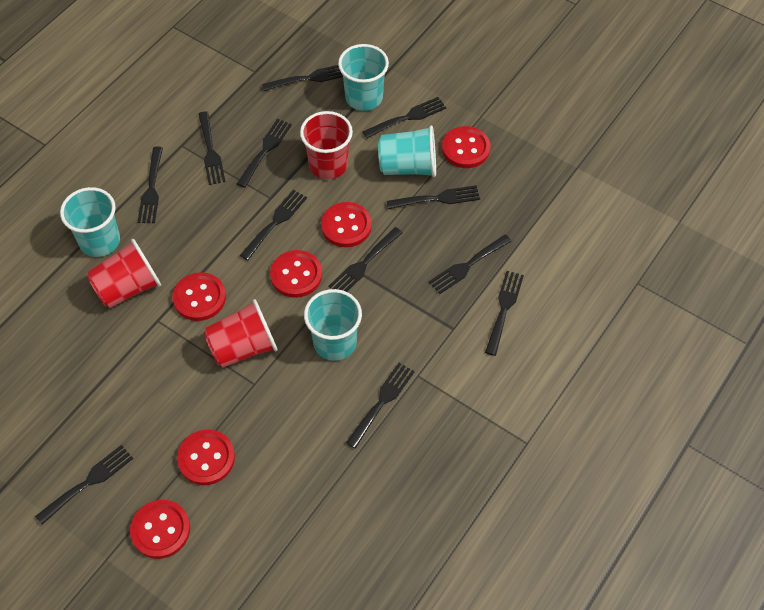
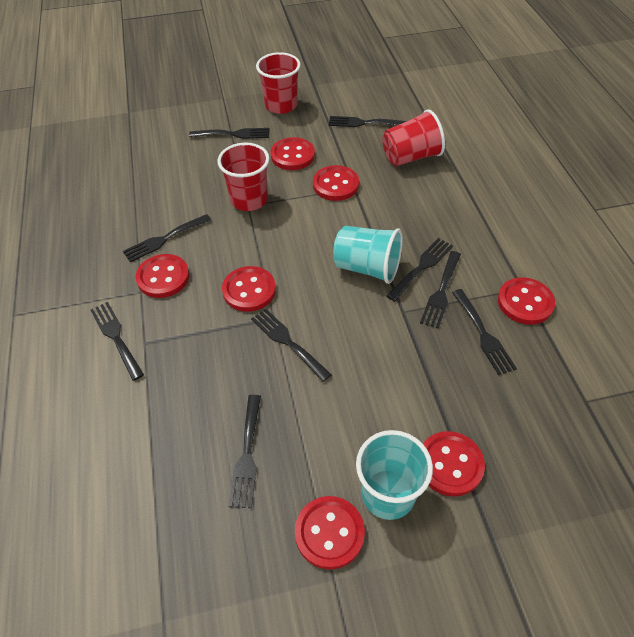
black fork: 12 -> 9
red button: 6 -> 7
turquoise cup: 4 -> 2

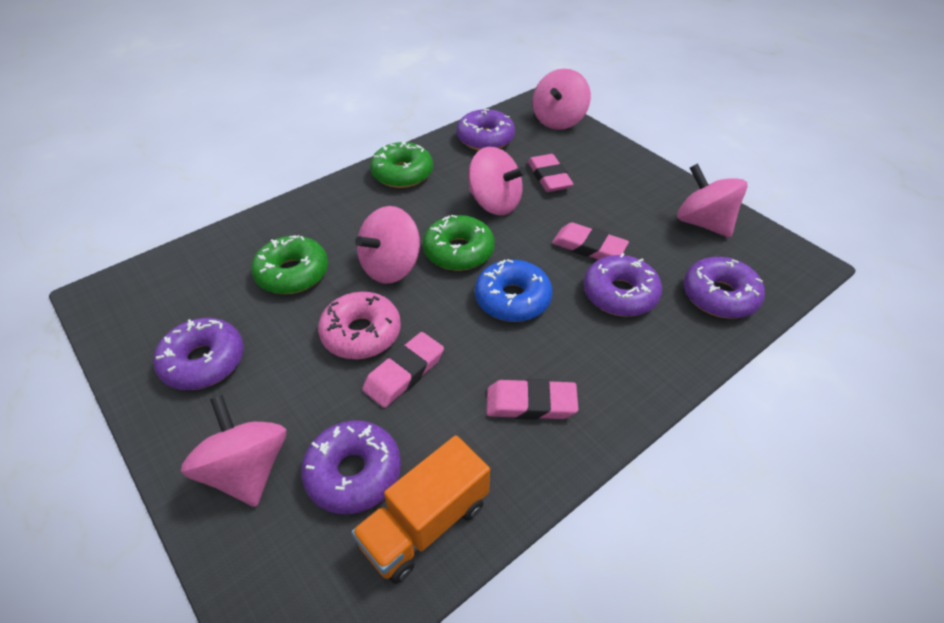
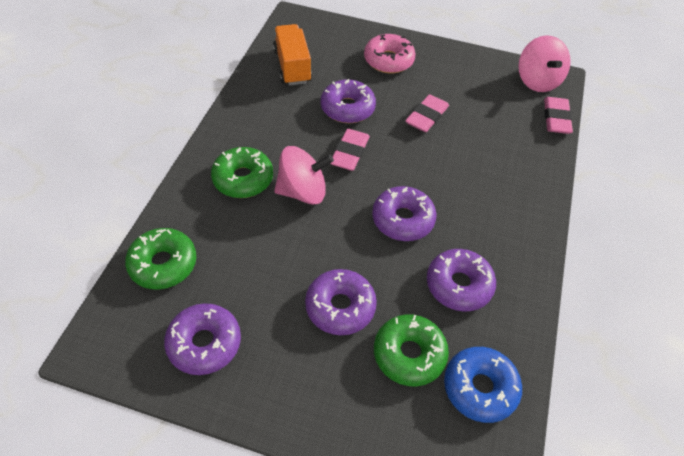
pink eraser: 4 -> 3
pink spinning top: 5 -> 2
####
ASSIGNED TASK
An exact copy of the records above is wanted, with the pictures omitted.

SOLUTION TO THIS TASK
black fork: 12 -> 9
red button: 6 -> 7
turquoise cup: 4 -> 2

pink eraser: 4 -> 3
pink spinning top: 5 -> 2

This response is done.